PROBLEM REQUIREMENTS ▸ Transcribe the listing exactly, skipping every picture.

DATASET EXTRACT ▸

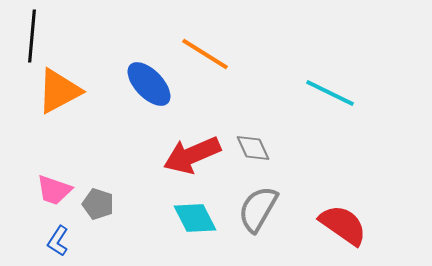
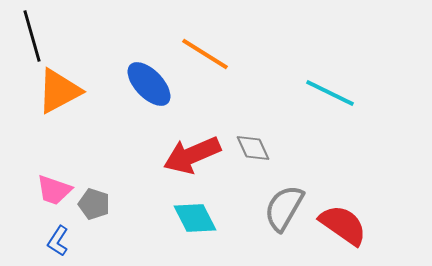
black line: rotated 21 degrees counterclockwise
gray pentagon: moved 4 px left
gray semicircle: moved 26 px right, 1 px up
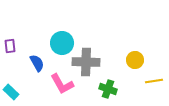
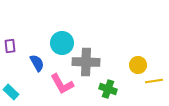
yellow circle: moved 3 px right, 5 px down
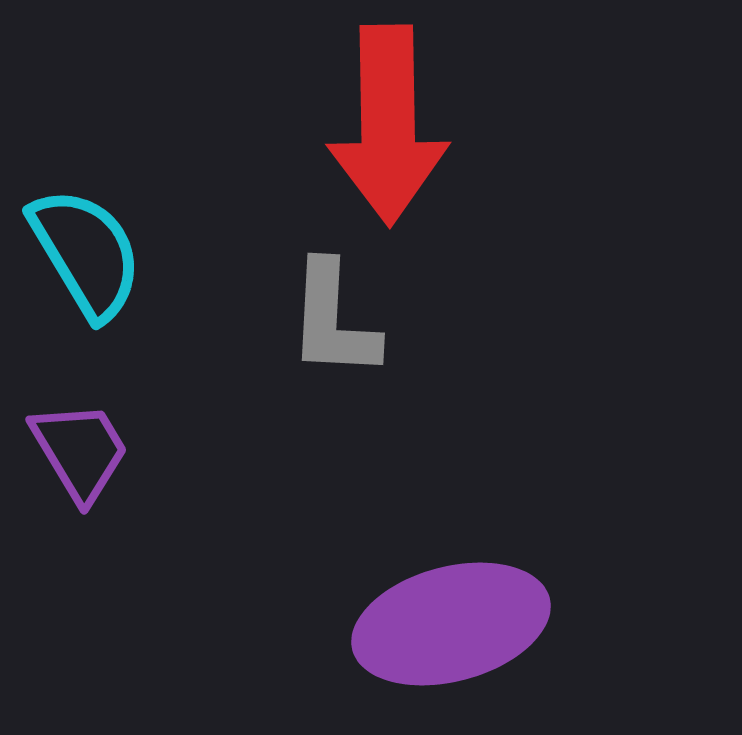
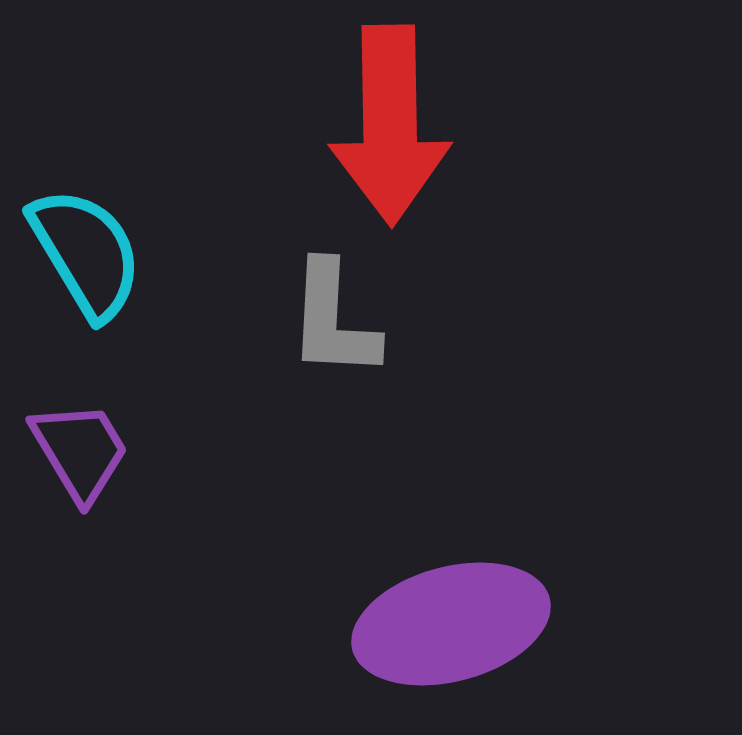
red arrow: moved 2 px right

RESULT OF THE TASK ▸
black line: rotated 21 degrees counterclockwise
gray pentagon: moved 4 px left
gray semicircle: moved 26 px right, 1 px up
yellow circle: moved 3 px right, 5 px down
red arrow: moved 2 px right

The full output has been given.